*Records to process*.
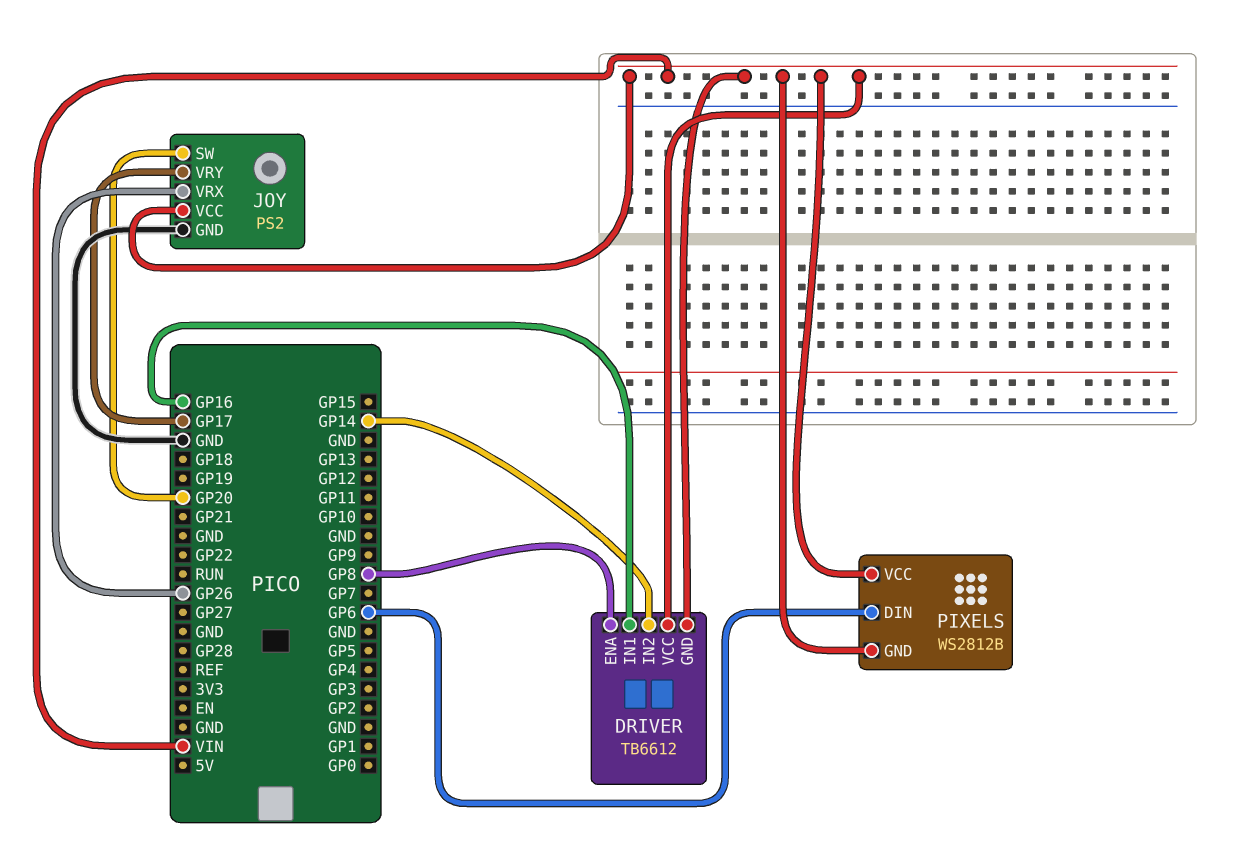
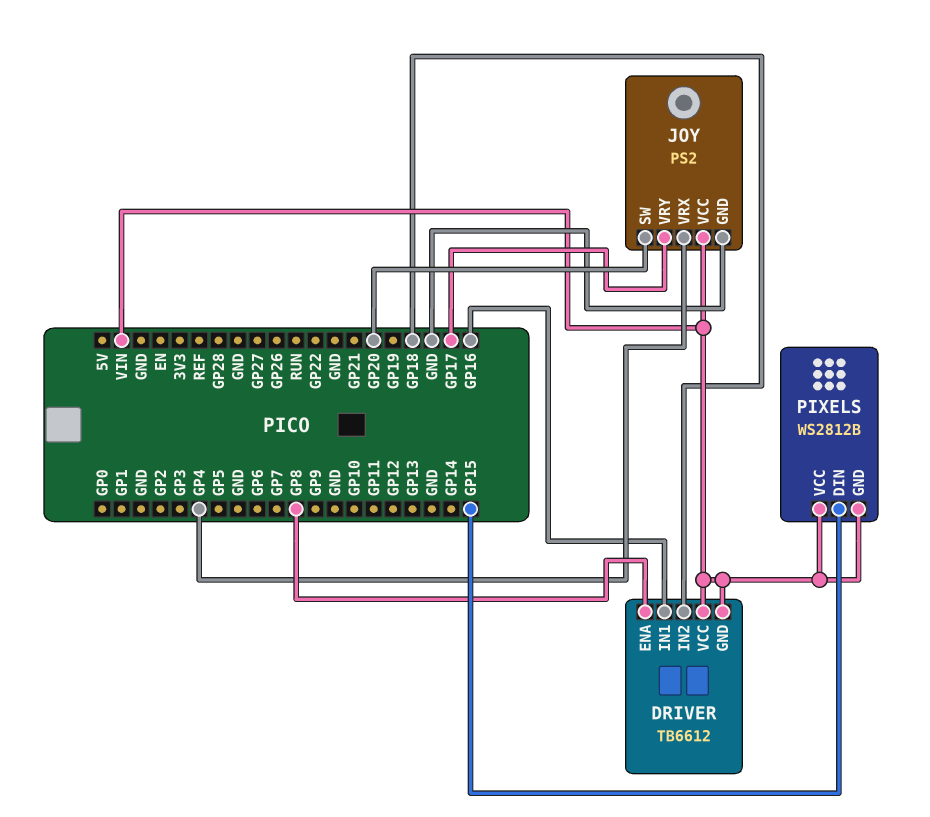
DRIVER pin IN2: GP14 -> GP18
JOY pin VRX: GP26 -> GP4
PIXELS pin DIN: GP6 -> GP15

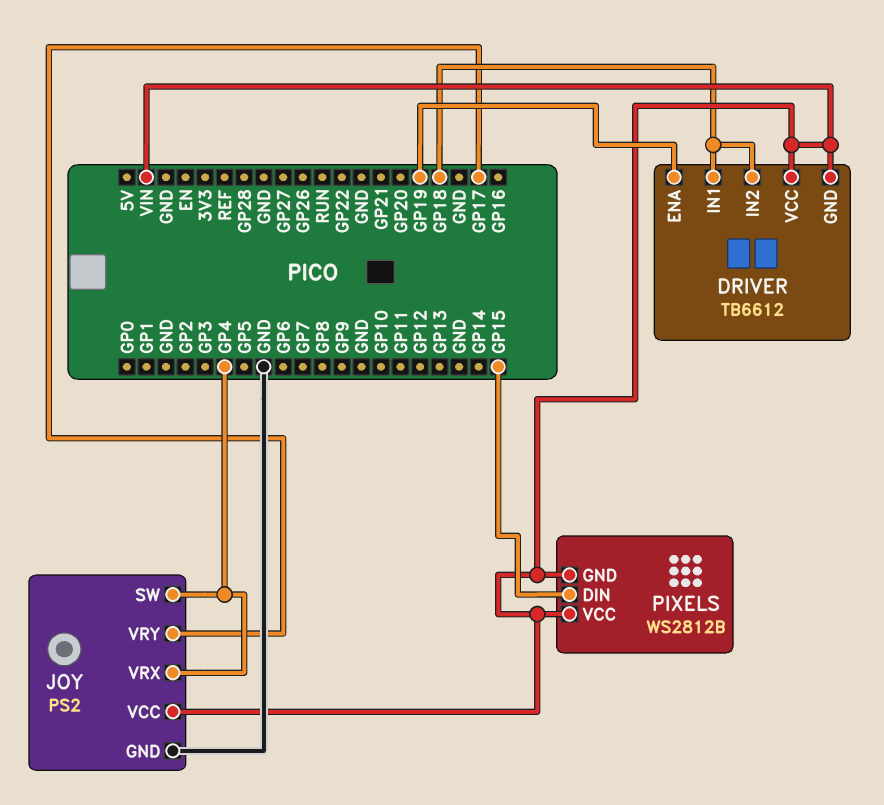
DRIVER pin ENA: GP8 -> GP19
DRIVER pin IN1: GP16 -> GP18
JOY pin SW: GP20 -> GP4

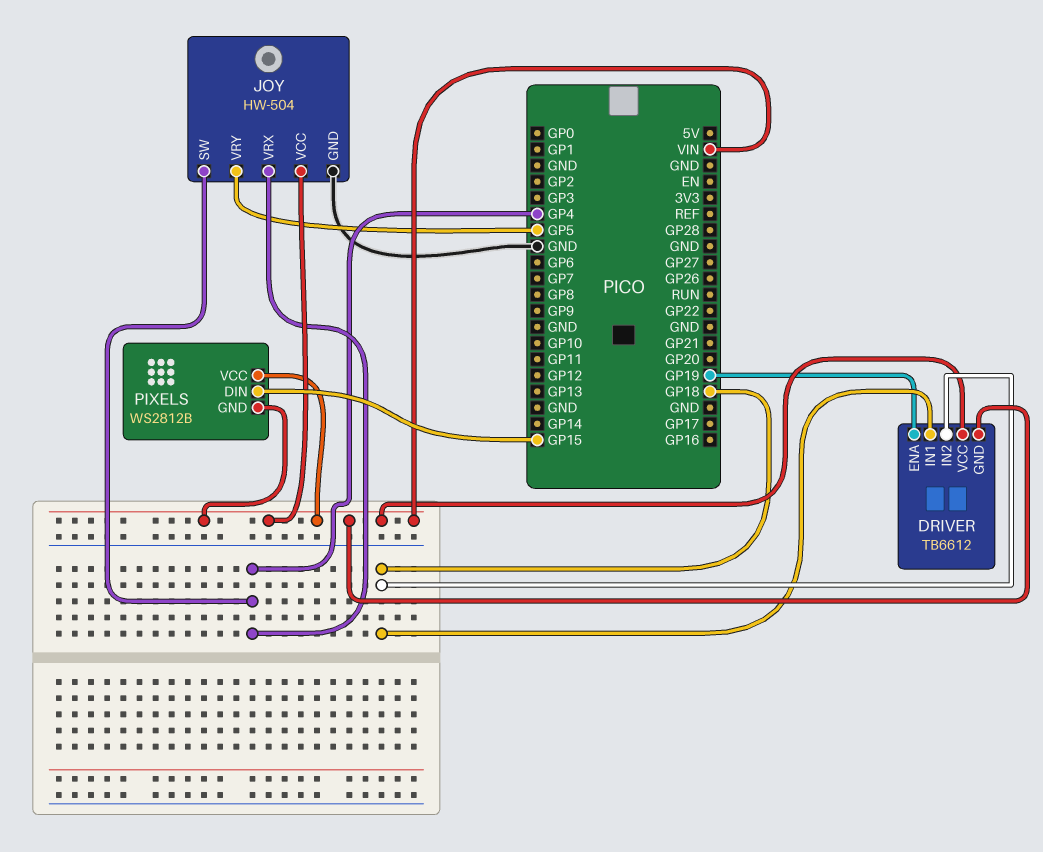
JOY: PS2 -> HW-504
JOY pin VRY: GP17 -> GP5

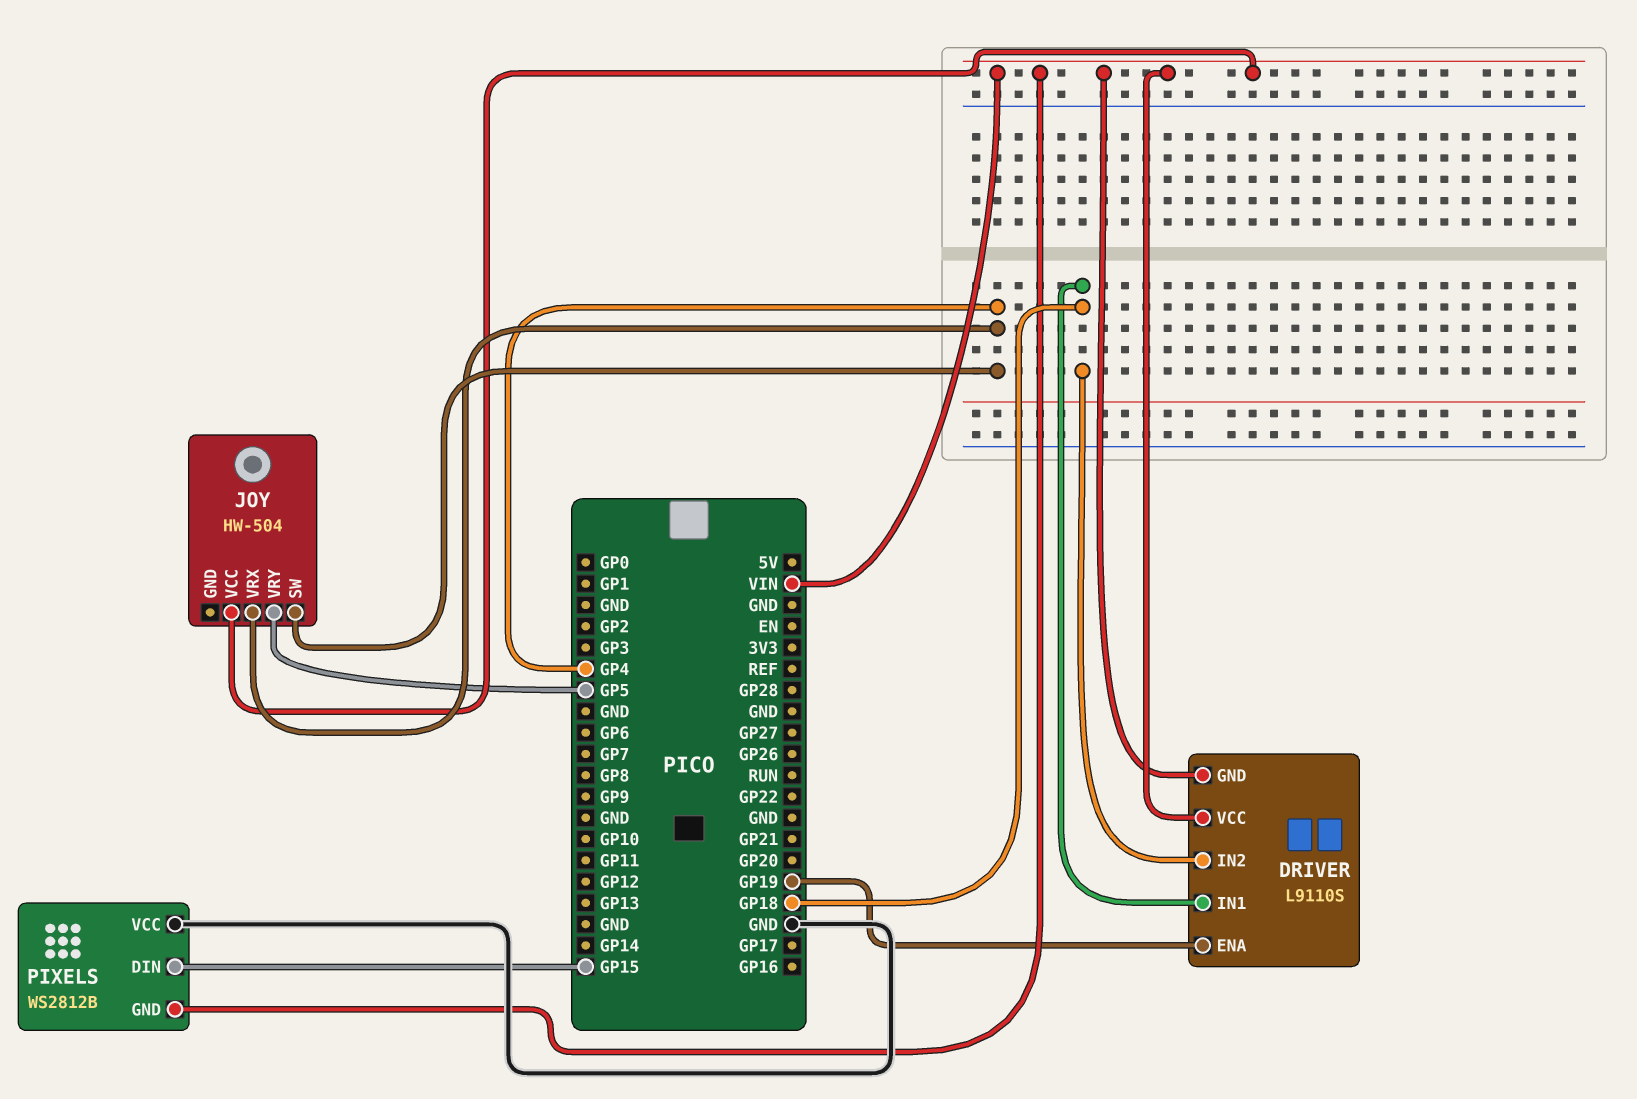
DRIVER: TB6612 -> L9110S
JOY pin GND: GND -> none
PIXELS pin VCC: VIN -> GND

*Task requirements*.
Without the pictures, reproduce the entries exactly.

*Task result*.
DRIVER pin IN2: GP14 -> GP18
JOY pin VRX: GP26 -> GP4
PIXELS pin DIN: GP6 -> GP15

DRIVER pin ENA: GP8 -> GP19
DRIVER pin IN1: GP16 -> GP18
JOY pin SW: GP20 -> GP4

JOY: PS2 -> HW-504
JOY pin VRY: GP17 -> GP5

DRIVER: TB6612 -> L9110S
JOY pin GND: GND -> none
PIXELS pin VCC: VIN -> GND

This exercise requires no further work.